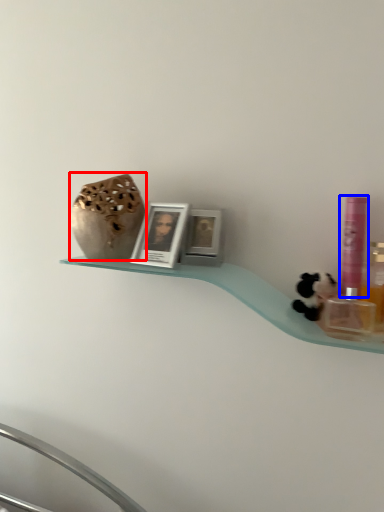
Question: Which point is closer to the camera, vase (highlighted by a red box) or mouthwash (highlighted by a blue box)?

Choices:
 (A) vase
 (B) mouthwash

Answer: (B)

> _Что нужно сделать_:
Выпишите из записей выше все строки, в которых есть слово «vase».

> _Результат_:
Question: Which point is closer to the camera, vase (highlighted by a red box) or mouthwash (highlighted by a blue box)?
 (A) vase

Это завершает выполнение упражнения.